> Given data:

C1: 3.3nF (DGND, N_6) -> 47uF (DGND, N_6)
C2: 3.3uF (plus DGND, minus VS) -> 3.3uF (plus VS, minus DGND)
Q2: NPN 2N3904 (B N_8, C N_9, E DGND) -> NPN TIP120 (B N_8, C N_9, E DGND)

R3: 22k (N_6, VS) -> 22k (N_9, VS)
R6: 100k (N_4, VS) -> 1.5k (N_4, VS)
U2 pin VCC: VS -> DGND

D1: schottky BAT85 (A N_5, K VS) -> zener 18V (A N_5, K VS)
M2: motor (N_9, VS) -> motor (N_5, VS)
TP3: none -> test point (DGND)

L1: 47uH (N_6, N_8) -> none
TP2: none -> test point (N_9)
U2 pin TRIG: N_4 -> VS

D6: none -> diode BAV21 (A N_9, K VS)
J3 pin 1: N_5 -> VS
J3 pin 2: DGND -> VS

--

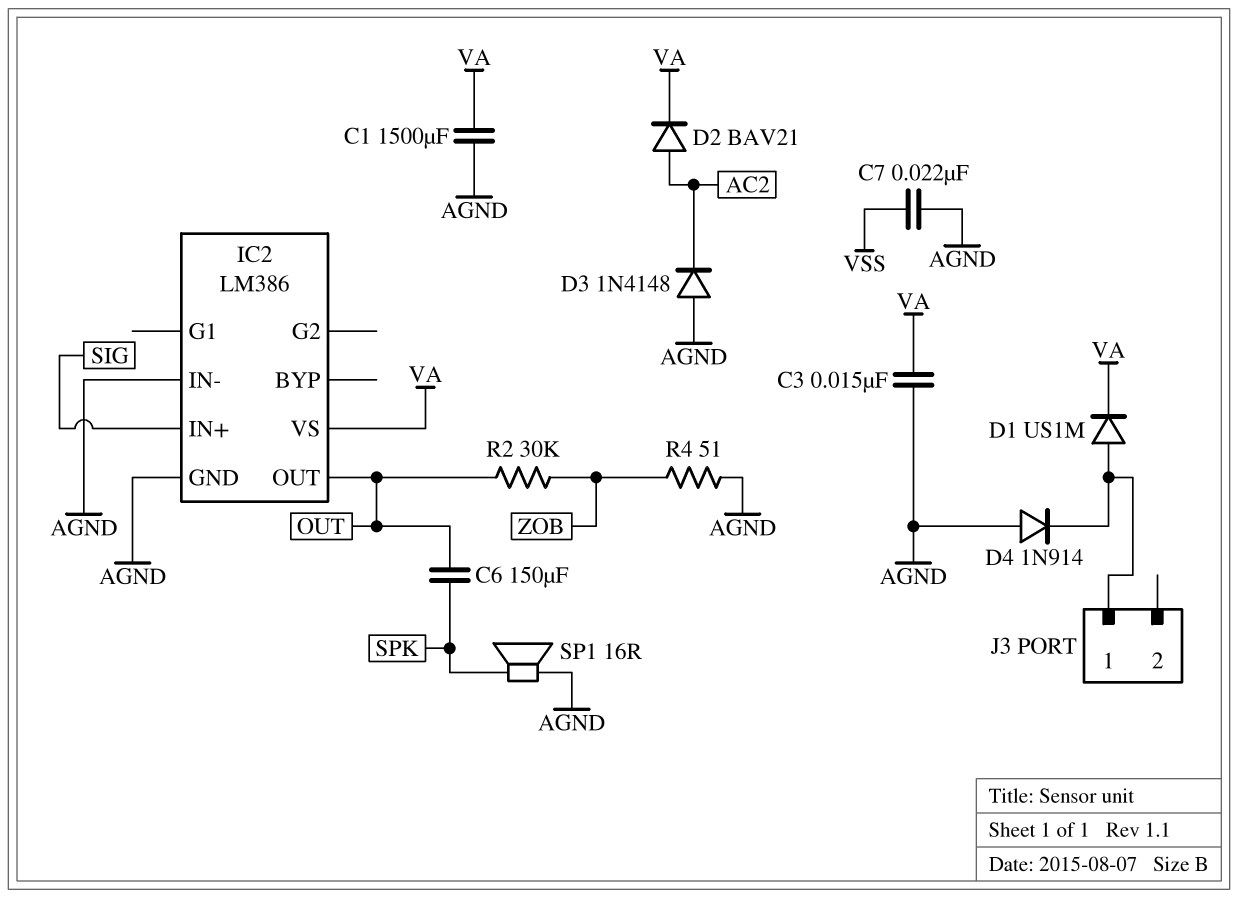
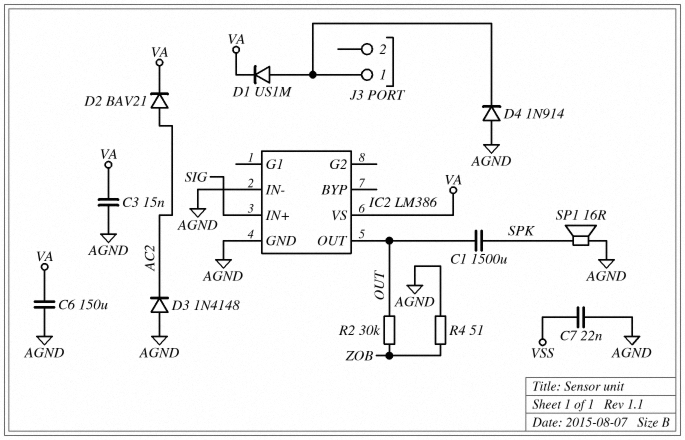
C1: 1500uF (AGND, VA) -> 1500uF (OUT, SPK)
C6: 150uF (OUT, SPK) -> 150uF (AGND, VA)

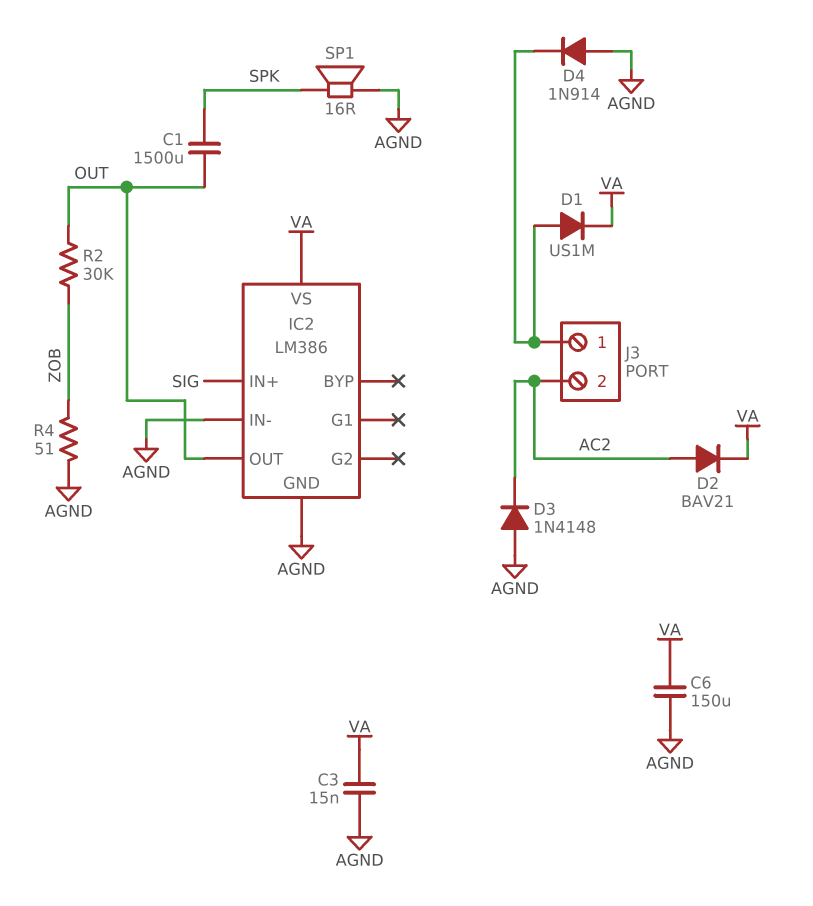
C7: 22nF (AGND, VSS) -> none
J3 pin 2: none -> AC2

> Task to carry out:
Please return the lines above that run from the line containing "R6: 100k (N_4, VS) -> 1.5k (N_4, VS)" to the line containing "J3 pin 2: DGND -> VS", inclusive, exactly and with no other lines.

> Answer for the task:
R6: 100k (N_4, VS) -> 1.5k (N_4, VS)
U2 pin VCC: VS -> DGND

D1: schottky BAT85 (A N_5, K VS) -> zener 18V (A N_5, K VS)
M2: motor (N_9, VS) -> motor (N_5, VS)
TP3: none -> test point (DGND)

L1: 47uH (N_6, N_8) -> none
TP2: none -> test point (N_9)
U2 pin TRIG: N_4 -> VS

D6: none -> diode BAV21 (A N_9, K VS)
J3 pin 1: N_5 -> VS
J3 pin 2: DGND -> VS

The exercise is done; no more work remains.